→ **WHAT YOU ARE ASKED TO DO**
Verbatim copy, images removed: write out the entries below.

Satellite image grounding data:
————————
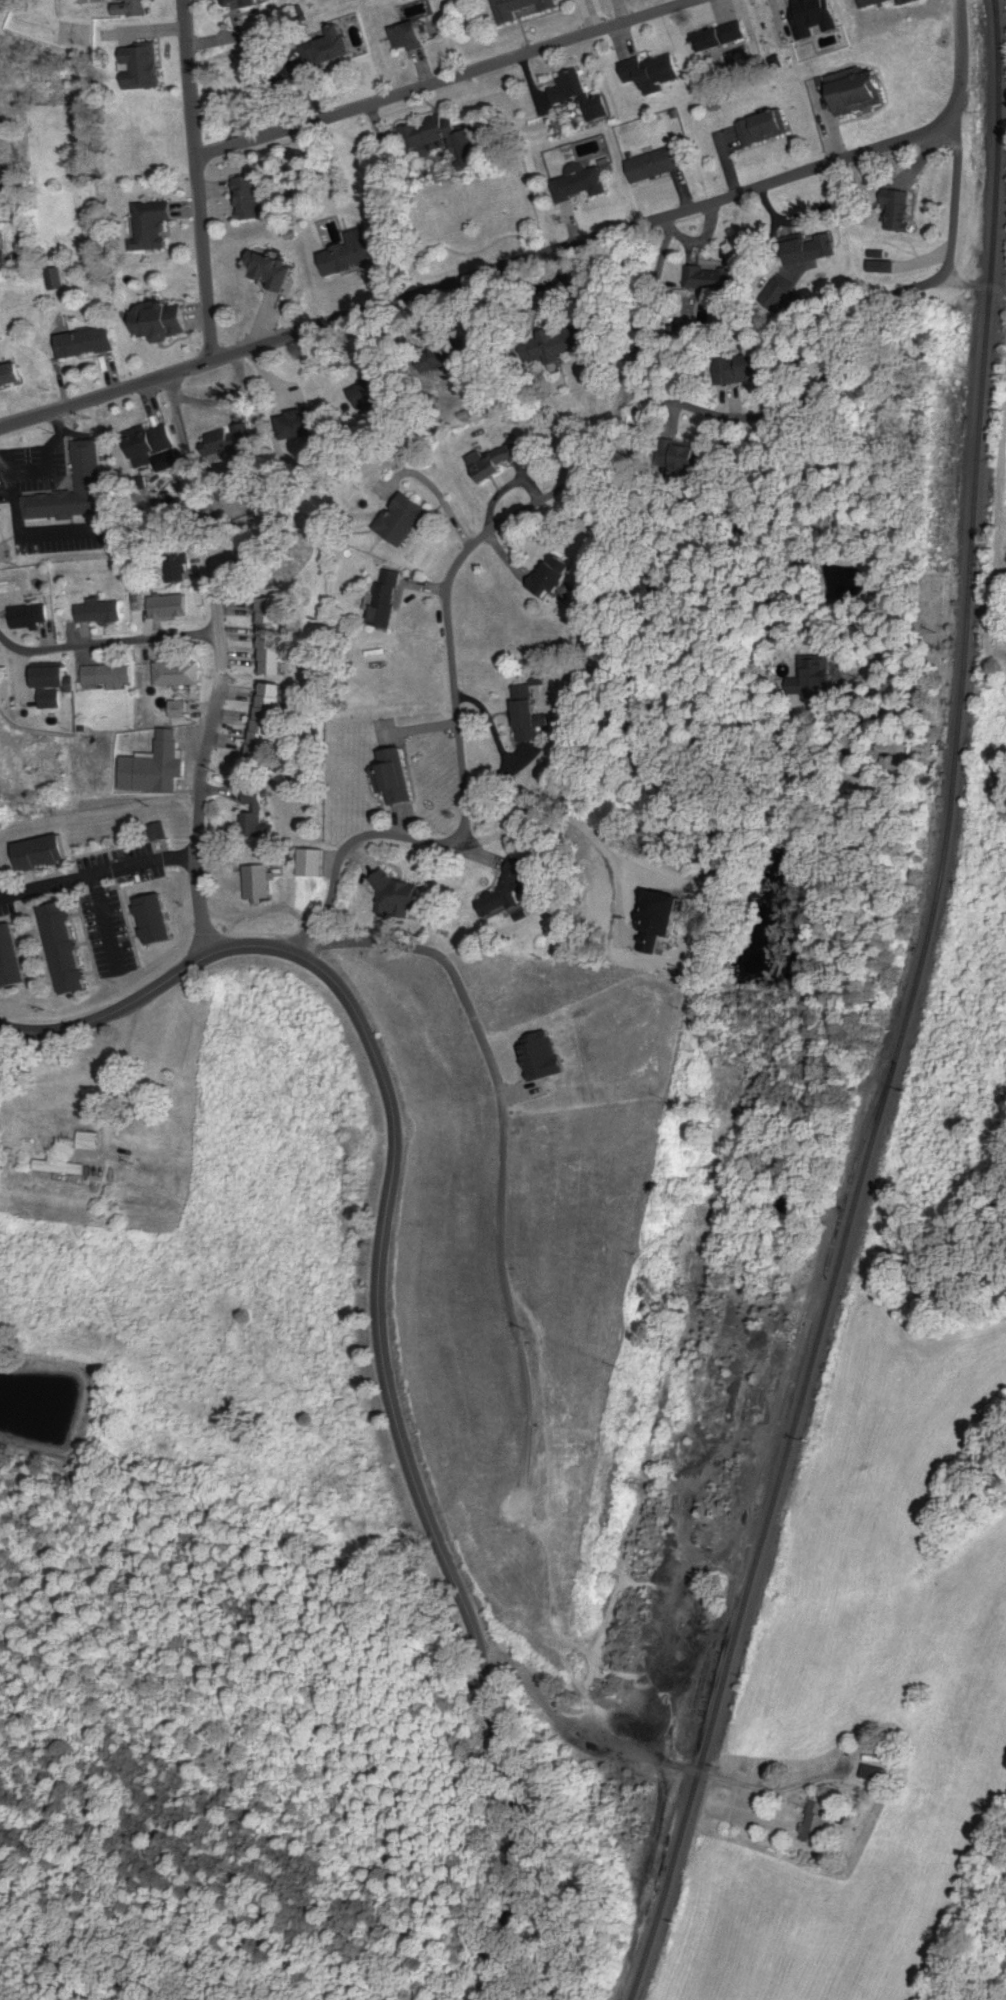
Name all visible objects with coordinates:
building: (240, 3)
building: (881, 3)
building: (132, 8)
building: (520, 10)
building: (410, 36)
building: (722, 38)
building: (335, 47)
road: (959, 59)
building: (652, 73)
road: (445, 82)
building: (571, 89)
building: (859, 91)
road: (827, 122)
building: (764, 129)
building: (439, 130)
building: (655, 165)
road: (198, 181)
building: (581, 184)
road: (955, 196)
building: (243, 199)
building: (900, 213)
building: (153, 226)
building: (2, 252)
building: (349, 254)
building: (266, 270)
road: (476, 277)
building: (54, 279)
road: (928, 285)
road: (973, 288)
road: (955, 305)
building: (161, 322)
building: (86, 343)
building: (756, 369)
building: (10, 376)
road: (170, 388)
building: (366, 393)
road: (792, 407)
building: (297, 425)
building: (151, 440)
building: (227, 440)
building: (499, 461)
building: (88, 466)
road: (998, 505)
road: (530, 508)
building: (404, 519)
building: (176, 567)
building: (549, 579)
building: (388, 598)
building: (171, 606)
building: (102, 611)
building: (32, 615)
building: (274, 635)
road: (106, 644)
building: (178, 673)
building: (108, 674)
road: (218, 678)
building: (54, 688)
building: (179, 709)
building: (268, 721)
building: (529, 721)
building: (154, 767)
building: (392, 779)
building: (253, 817)
road: (358, 841)
building: (44, 853)
road: (98, 878)
building: (259, 884)
building: (502, 901)
road: (259, 911)
building: (155, 920)
building: (66, 949)
building: (10, 958)
railway: (893, 1015)
road: (13, 1034)
road: (113, 1091)
building: (90, 1141)
building: (146, 1142)
building: (61, 1168)
road: (379, 1315)
road: (648, 1753)
building: (816, 1821)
————————
→ **SOLUTION**
Name all visible objects with coordinates:
building: (240, 3)
building: (881, 3)
building: (132, 8)
building: (520, 10)
building: (410, 36)
building: (722, 38)
building: (335, 47)
road: (959, 59)
building: (652, 73)
road: (445, 82)
building: (571, 89)
building: (859, 91)
road: (827, 122)
building: (764, 129)
building: (439, 130)
building: (655, 165)
road: (198, 181)
building: (581, 184)
road: (955, 196)
building: (243, 199)
building: (900, 213)
building: (153, 226)
building: (2, 252)
building: (349, 254)
building: (266, 270)
road: (476, 277)
building: (54, 279)
road: (928, 285)
road: (973, 288)
road: (955, 305)
building: (161, 322)
building: (86, 343)
building: (756, 369)
building: (10, 376)
road: (170, 388)
building: (366, 393)
road: (792, 407)
building: (297, 425)
building: (151, 440)
building: (227, 440)
building: (499, 461)
building: (88, 466)
road: (998, 505)
road: (530, 508)
building: (404, 519)
building: (176, 567)
building: (549, 579)
building: (388, 598)
building: (171, 606)
building: (102, 611)
building: (32, 615)
building: (274, 635)
road: (106, 644)
building: (178, 673)
building: (108, 674)
road: (218, 678)
building: (54, 688)
building: (179, 709)
building: (268, 721)
building: (529, 721)
building: (154, 767)
building: (392, 779)
building: (253, 817)
road: (358, 841)
building: (44, 853)
road: (98, 878)
building: (259, 884)
building: (502, 901)
road: (259, 911)
building: (155, 920)
building: (66, 949)
building: (10, 958)
railway: (893, 1015)
road: (13, 1034)
road: (113, 1091)
building: (90, 1141)
building: (146, 1142)
building: (61, 1168)
road: (379, 1315)
road: (648, 1753)
building: (816, 1821)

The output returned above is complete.